About this exercise —
All of the data below should be set down again verbatim, without any images.

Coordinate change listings
******************************
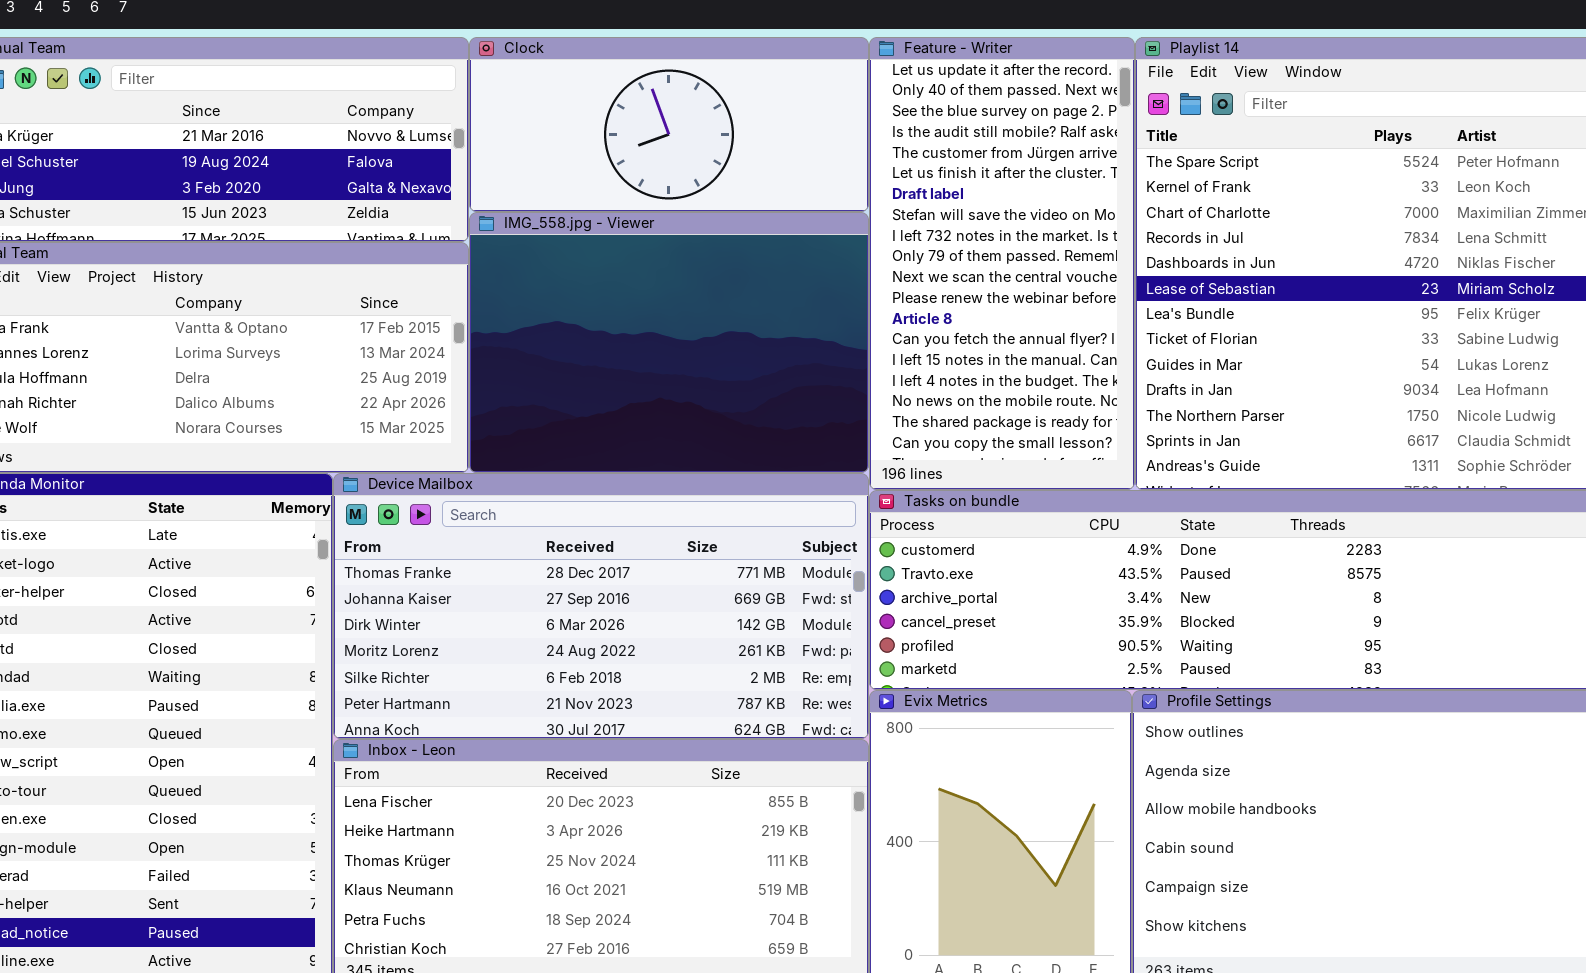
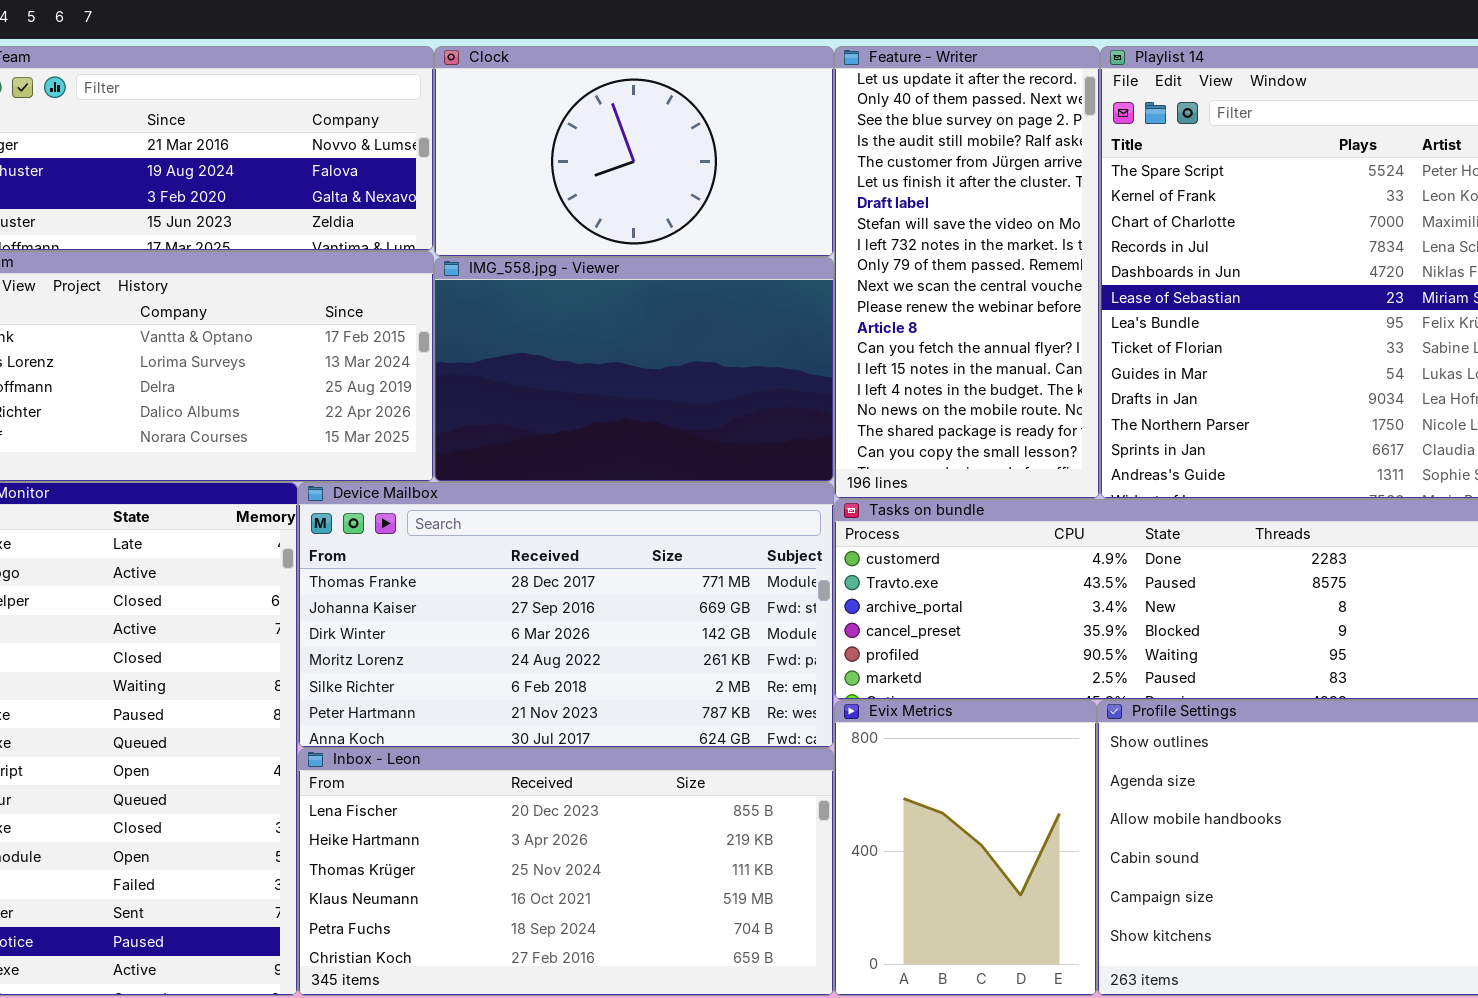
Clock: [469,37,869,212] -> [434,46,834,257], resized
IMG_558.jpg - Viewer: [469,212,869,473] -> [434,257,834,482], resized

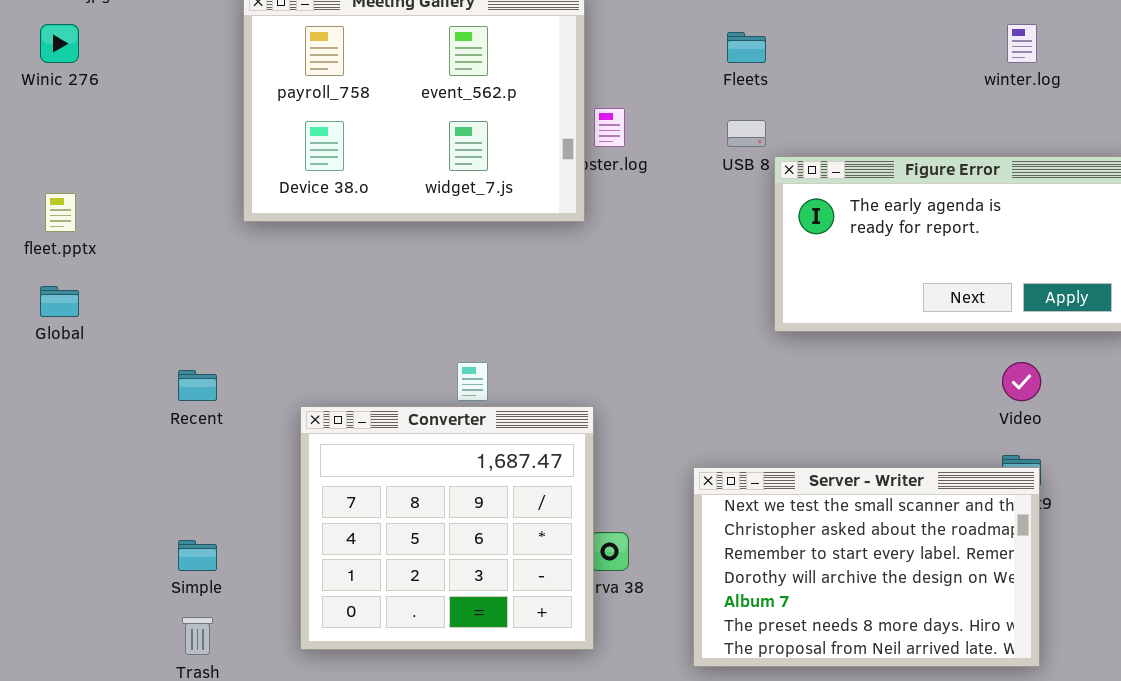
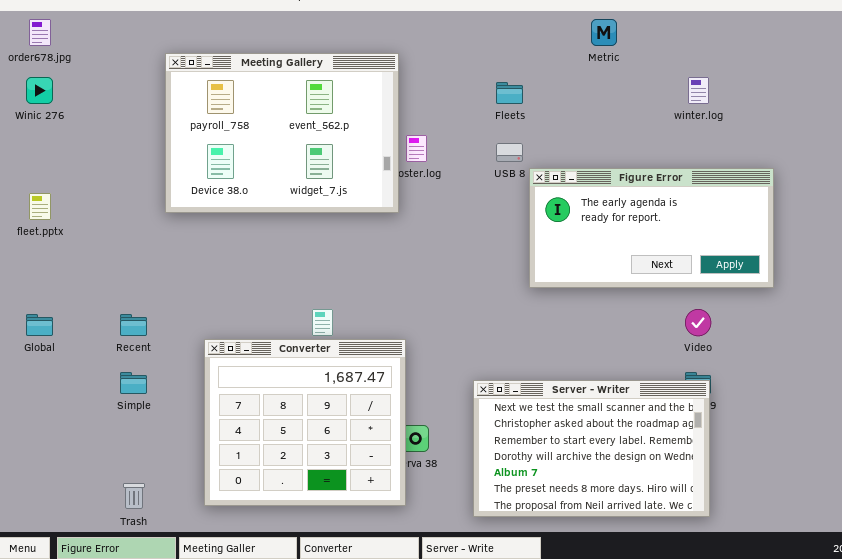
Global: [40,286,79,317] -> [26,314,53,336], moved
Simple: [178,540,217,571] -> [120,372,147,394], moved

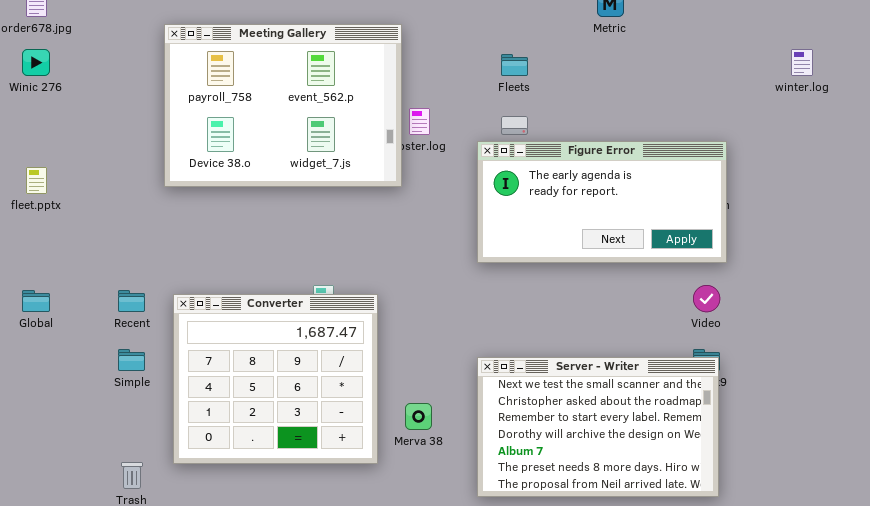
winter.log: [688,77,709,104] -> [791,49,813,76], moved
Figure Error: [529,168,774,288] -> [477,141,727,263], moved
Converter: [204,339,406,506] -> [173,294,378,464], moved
******************************
Response area —
Clock: [469,37,869,212] -> [434,46,834,257], resized
IMG_558.jpg - Viewer: [469,212,869,473] -> [434,257,834,482], resized

Global: [40,286,79,317] -> [26,314,53,336], moved
Simple: [178,540,217,571] -> [120,372,147,394], moved

winter.log: [688,77,709,104] -> [791,49,813,76], moved
Figure Error: [529,168,774,288] -> [477,141,727,263], moved
Converter: [204,339,406,506] -> [173,294,378,464], moved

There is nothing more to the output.